Prompt:
Whenever a line below holds the word "spoon", count it; then give the total and nothing else.

(Before-and-after object listings)

════════

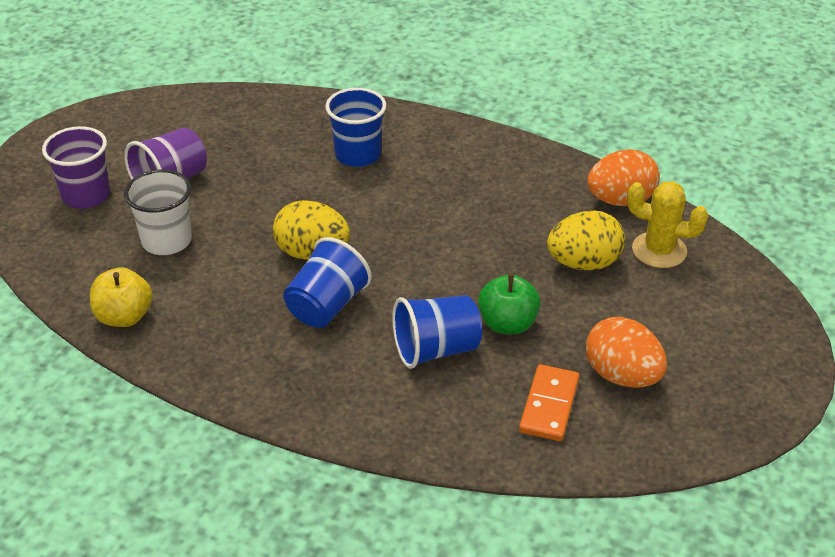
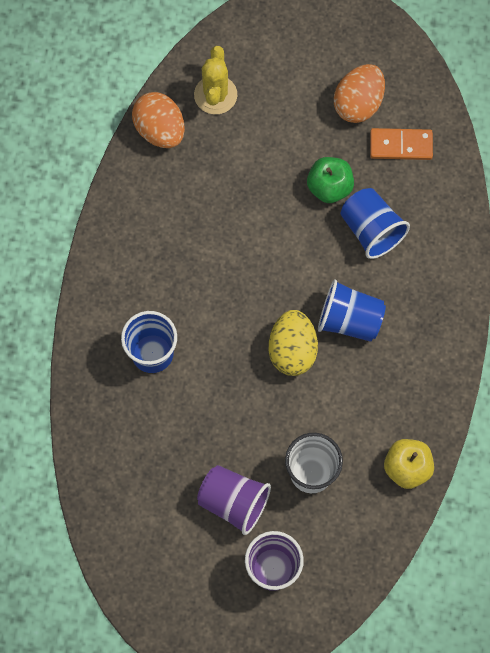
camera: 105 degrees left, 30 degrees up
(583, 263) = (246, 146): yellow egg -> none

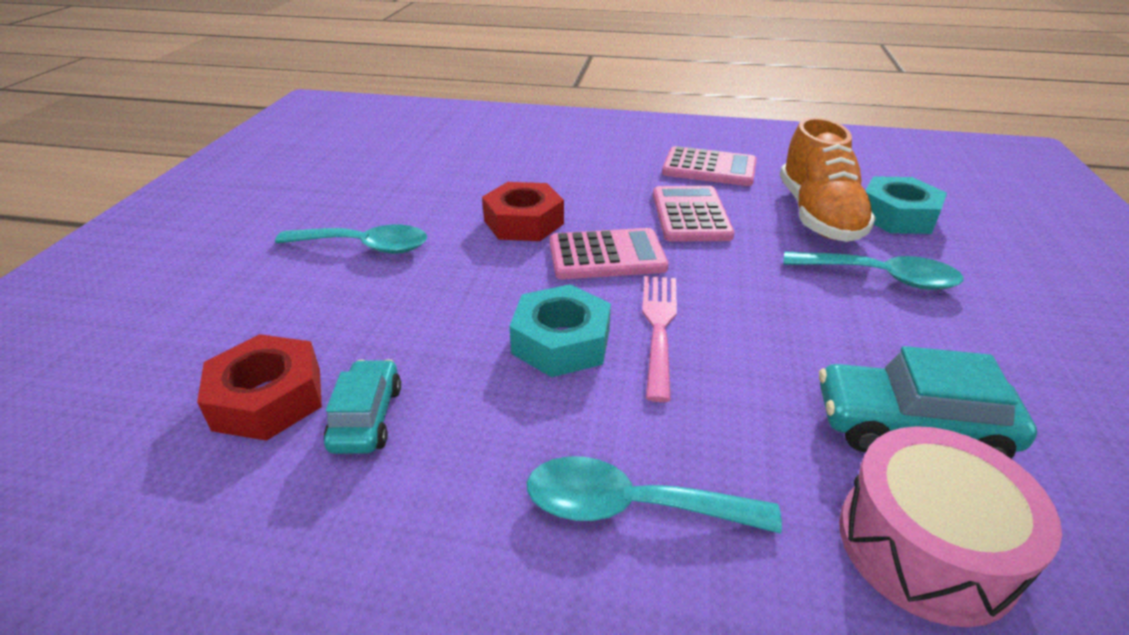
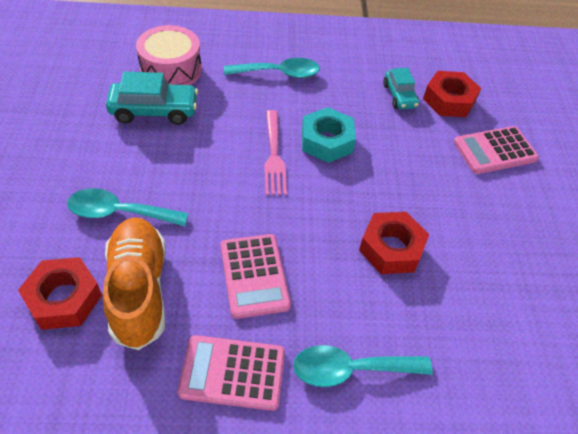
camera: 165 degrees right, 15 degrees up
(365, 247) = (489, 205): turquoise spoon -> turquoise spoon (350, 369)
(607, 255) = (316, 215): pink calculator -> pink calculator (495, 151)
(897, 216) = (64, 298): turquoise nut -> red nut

════════

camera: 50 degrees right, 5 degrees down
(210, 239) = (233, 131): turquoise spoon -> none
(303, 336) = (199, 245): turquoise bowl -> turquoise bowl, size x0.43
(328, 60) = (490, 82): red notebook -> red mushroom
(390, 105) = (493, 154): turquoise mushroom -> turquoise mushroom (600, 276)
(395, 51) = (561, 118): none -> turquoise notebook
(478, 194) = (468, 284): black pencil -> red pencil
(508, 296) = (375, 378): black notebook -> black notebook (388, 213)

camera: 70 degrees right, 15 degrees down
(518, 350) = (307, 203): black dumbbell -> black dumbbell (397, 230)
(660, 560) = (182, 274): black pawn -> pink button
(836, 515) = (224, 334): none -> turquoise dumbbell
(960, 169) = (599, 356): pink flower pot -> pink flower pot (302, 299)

════════

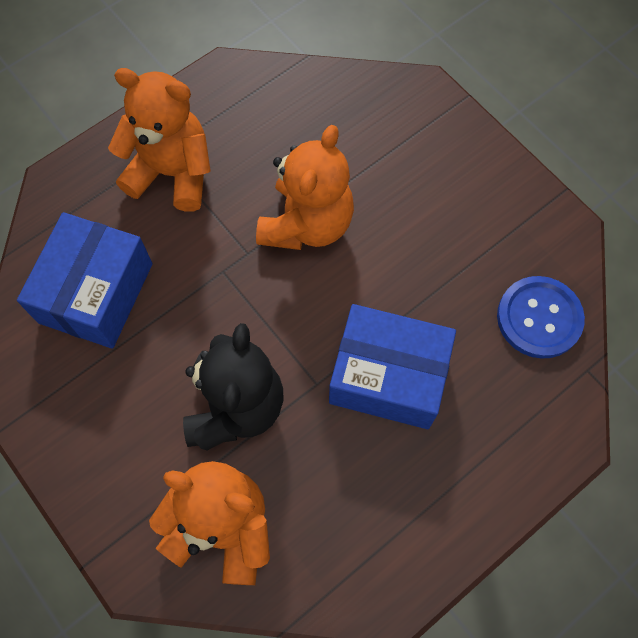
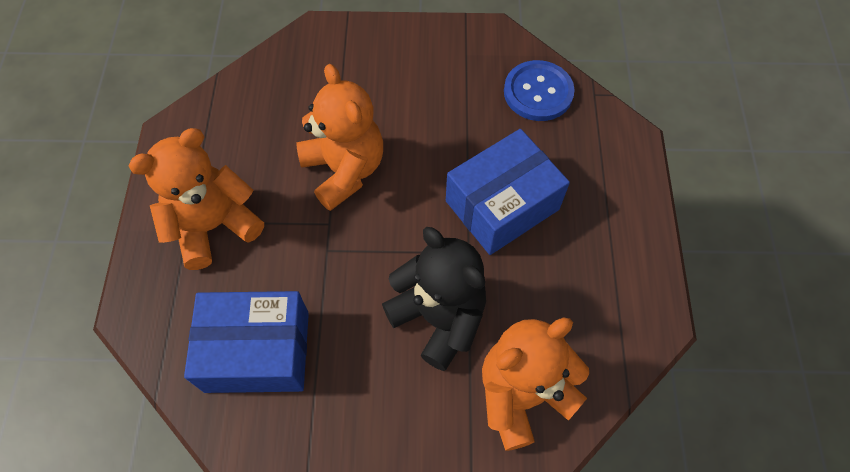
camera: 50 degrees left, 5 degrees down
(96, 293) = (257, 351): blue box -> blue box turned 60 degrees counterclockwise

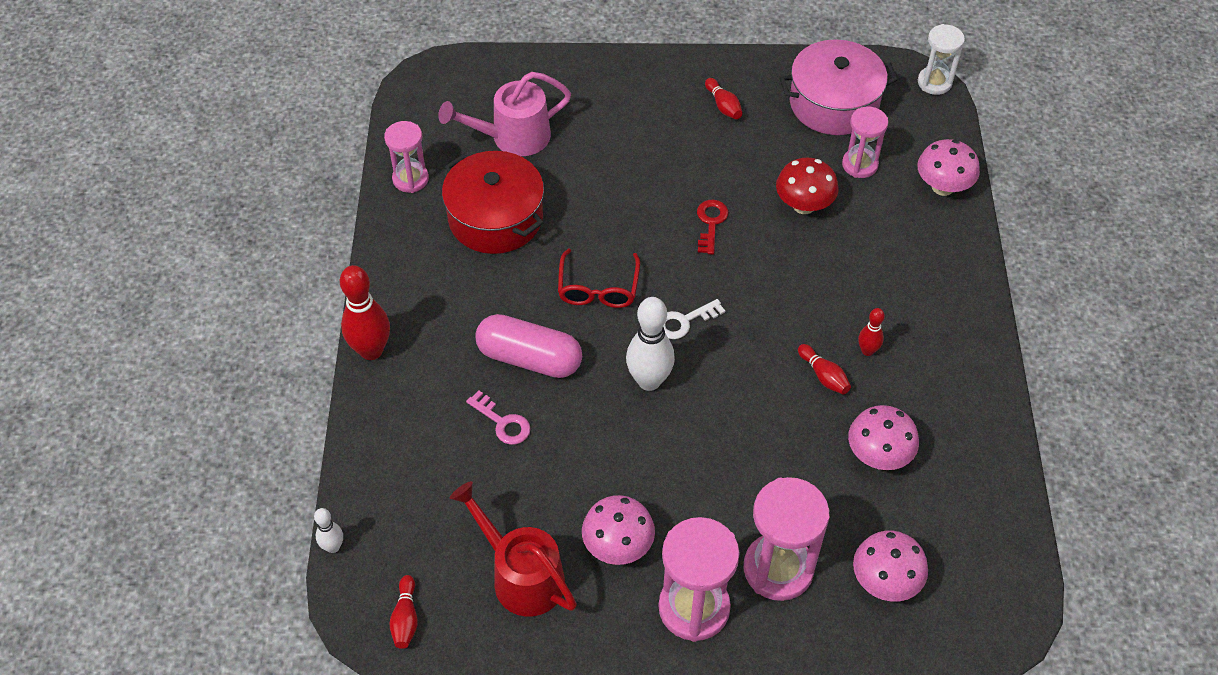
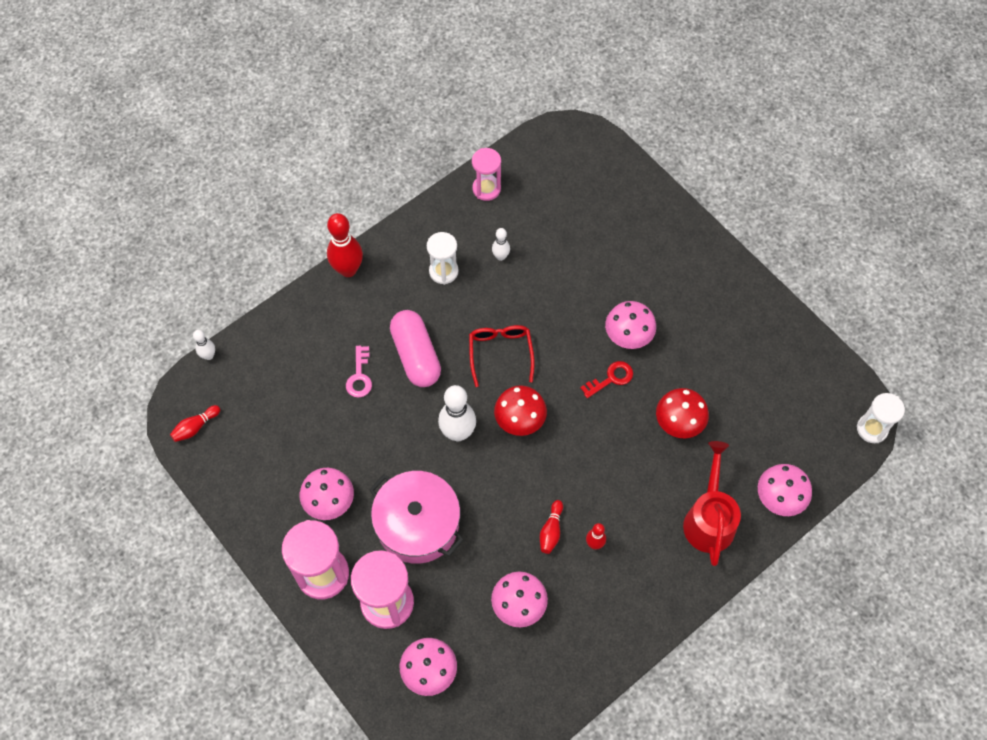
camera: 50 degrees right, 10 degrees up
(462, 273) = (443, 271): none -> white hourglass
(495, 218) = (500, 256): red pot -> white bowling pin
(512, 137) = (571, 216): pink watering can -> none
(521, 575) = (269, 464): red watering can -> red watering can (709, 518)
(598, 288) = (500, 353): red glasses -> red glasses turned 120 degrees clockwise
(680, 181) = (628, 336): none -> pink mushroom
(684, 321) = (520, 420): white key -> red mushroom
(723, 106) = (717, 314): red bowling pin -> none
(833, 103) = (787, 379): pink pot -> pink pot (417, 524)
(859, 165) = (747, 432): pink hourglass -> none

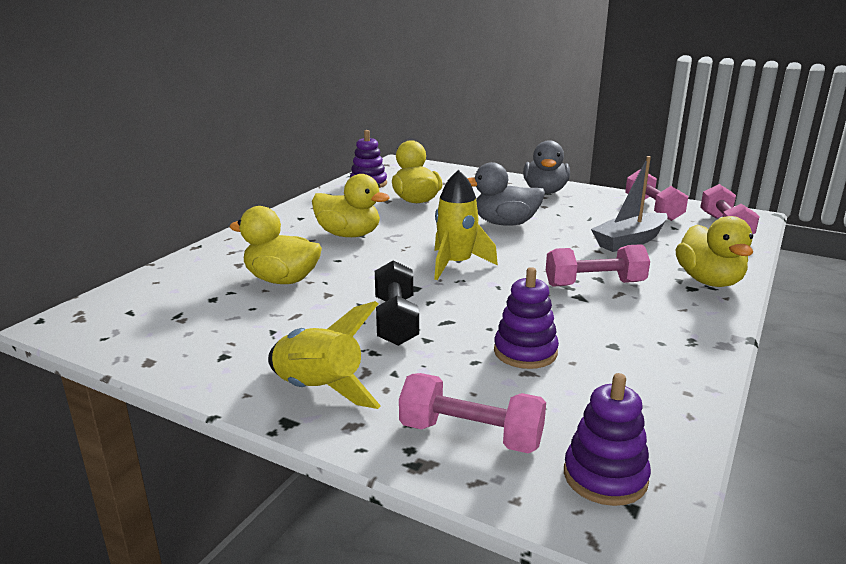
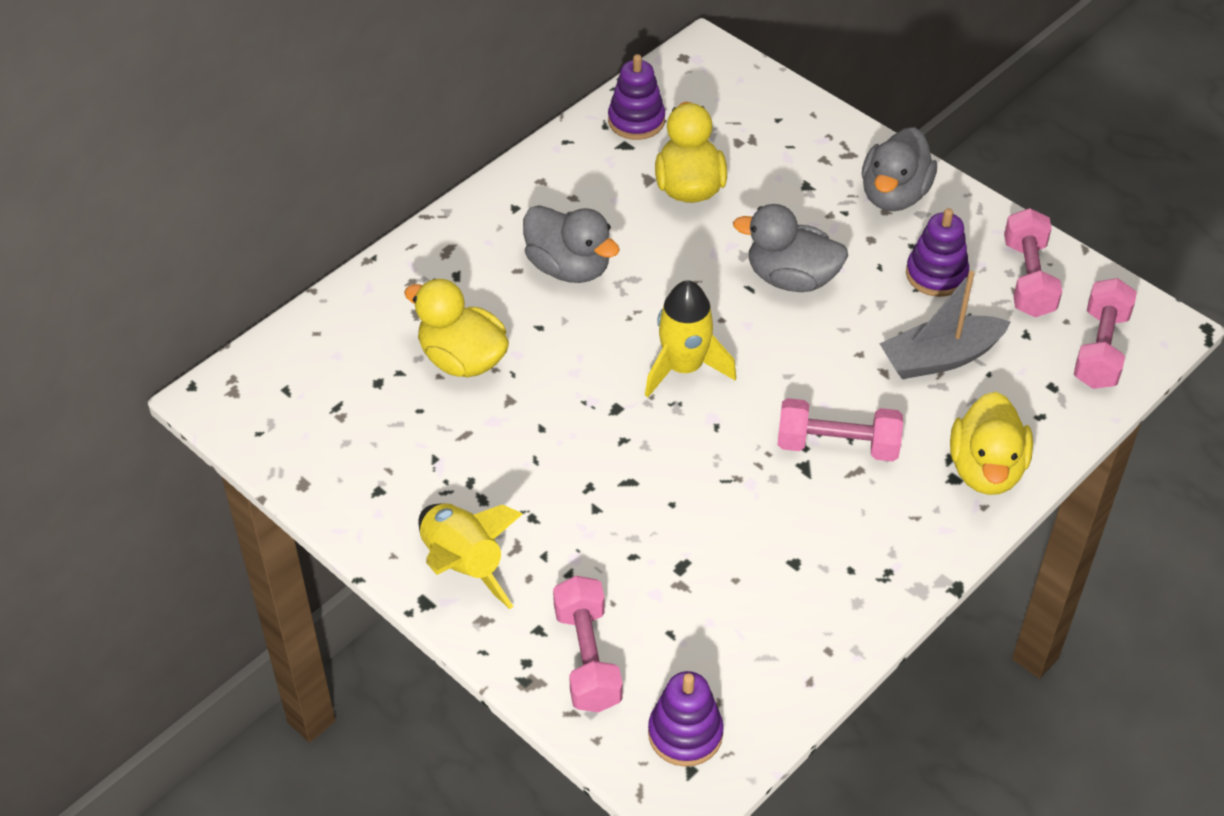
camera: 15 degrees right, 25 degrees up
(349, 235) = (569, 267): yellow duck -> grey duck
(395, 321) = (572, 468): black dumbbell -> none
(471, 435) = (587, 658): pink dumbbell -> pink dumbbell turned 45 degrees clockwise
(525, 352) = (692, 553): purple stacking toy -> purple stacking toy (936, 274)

════════

Task solution:
2